» Task brief
Every line from the line containing "SOIL2 pin AO: D0 -> D2" through the final line below must be returned exactly, and no other line.
***** Recorded information
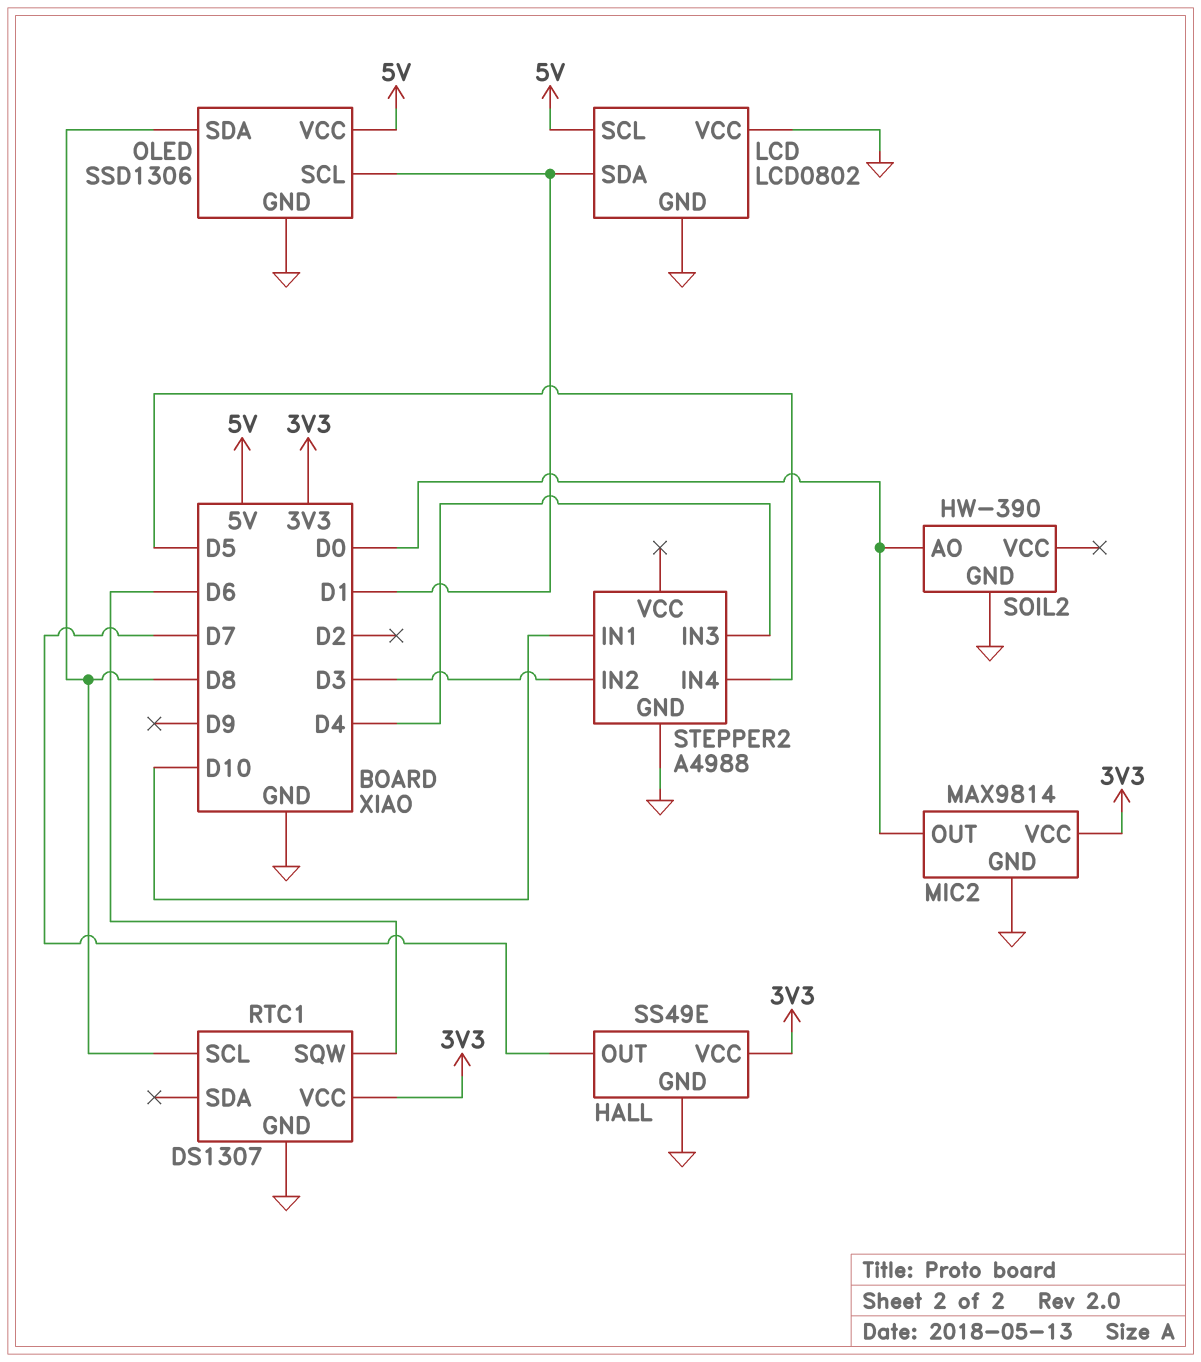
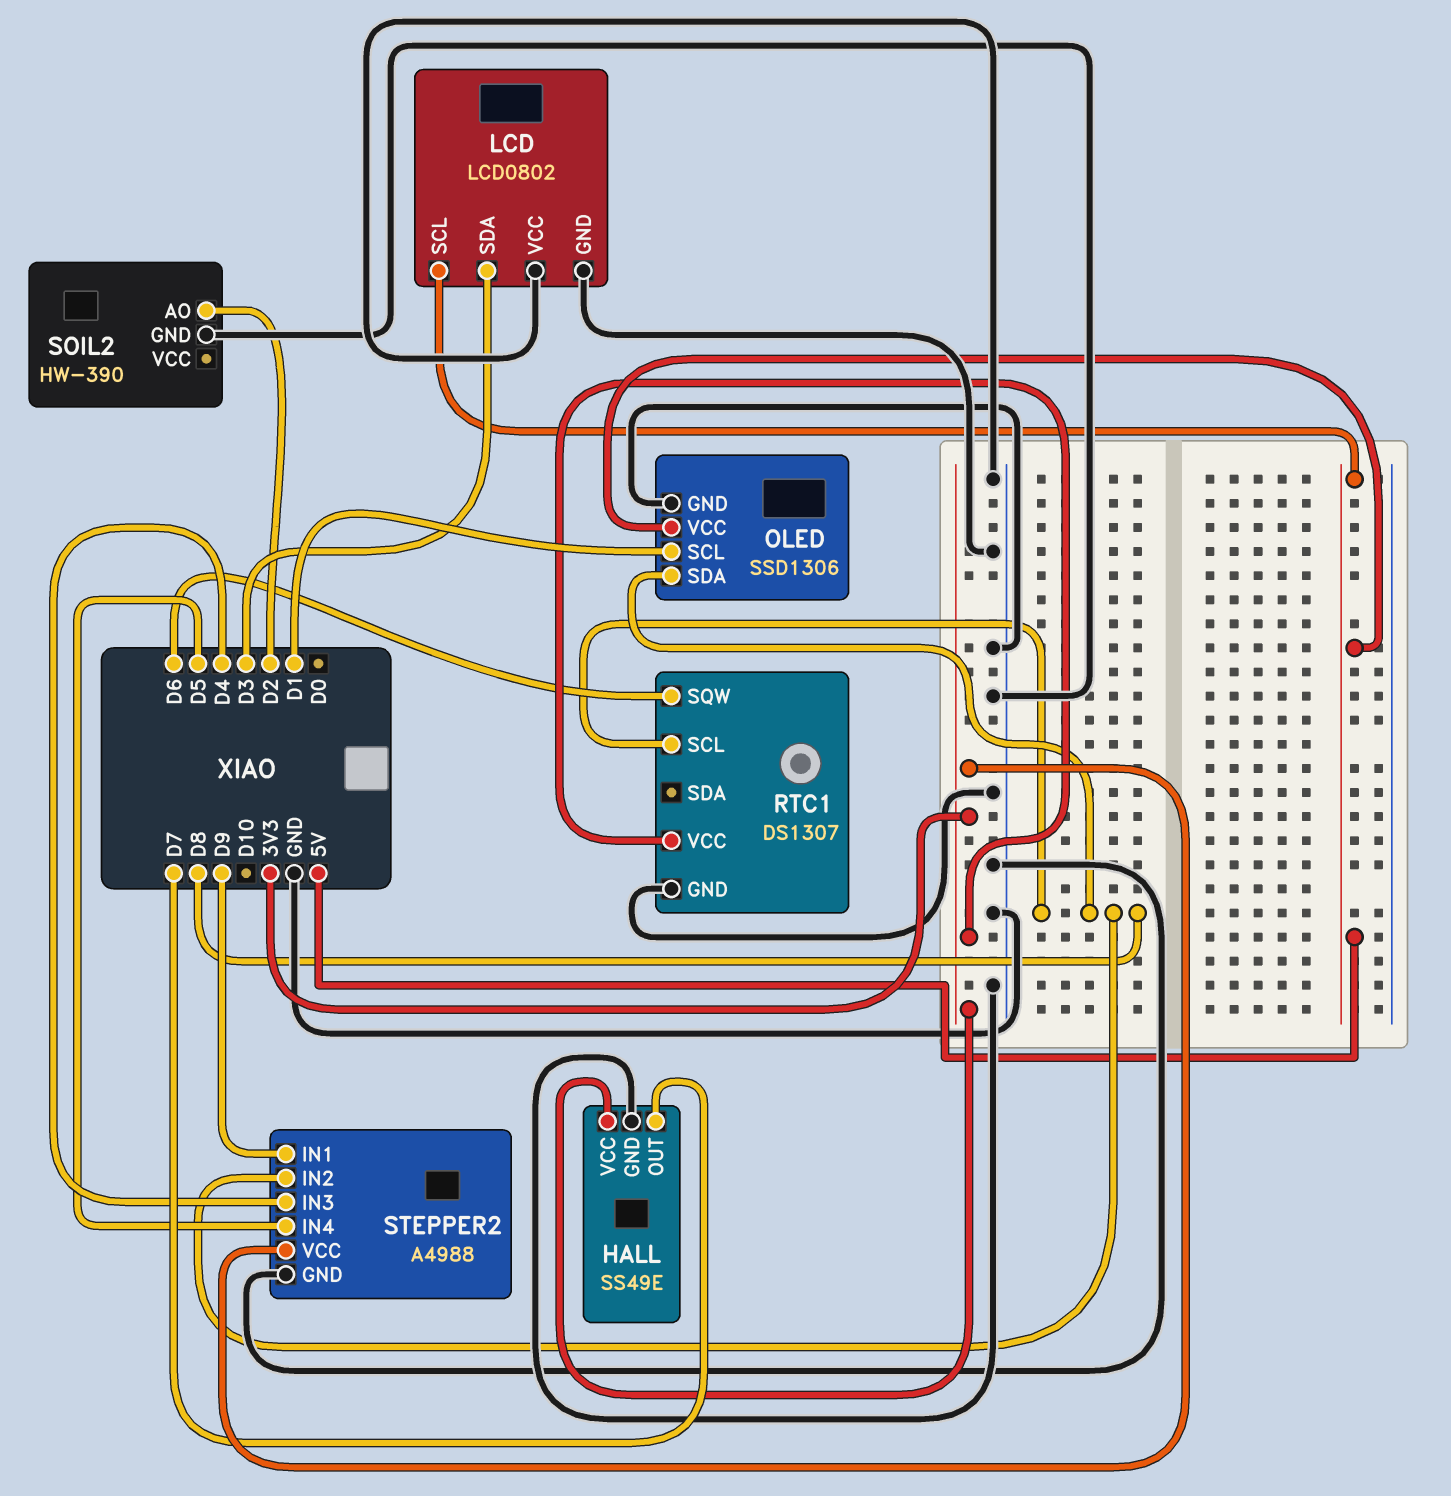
LCD pin SDA: D1 -> D3
MIC2: MAX9814 -> none
MIC2 pin GND: GND -> none
MIC2 pin OUT: D0 -> none
MIC2 pin VCC: 3V3 -> none
SOIL2 pin AO: D0 -> D2
STEPPER2 pin IN1: D10 -> D9
STEPPER2 pin IN2: D3 -> D8
STEPPER2 pin VCC: none -> 3V3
**********
» Response to the exercise
SOIL2 pin AO: D0 -> D2
STEPPER2 pin IN1: D10 -> D9
STEPPER2 pin IN2: D3 -> D8
STEPPER2 pin VCC: none -> 3V3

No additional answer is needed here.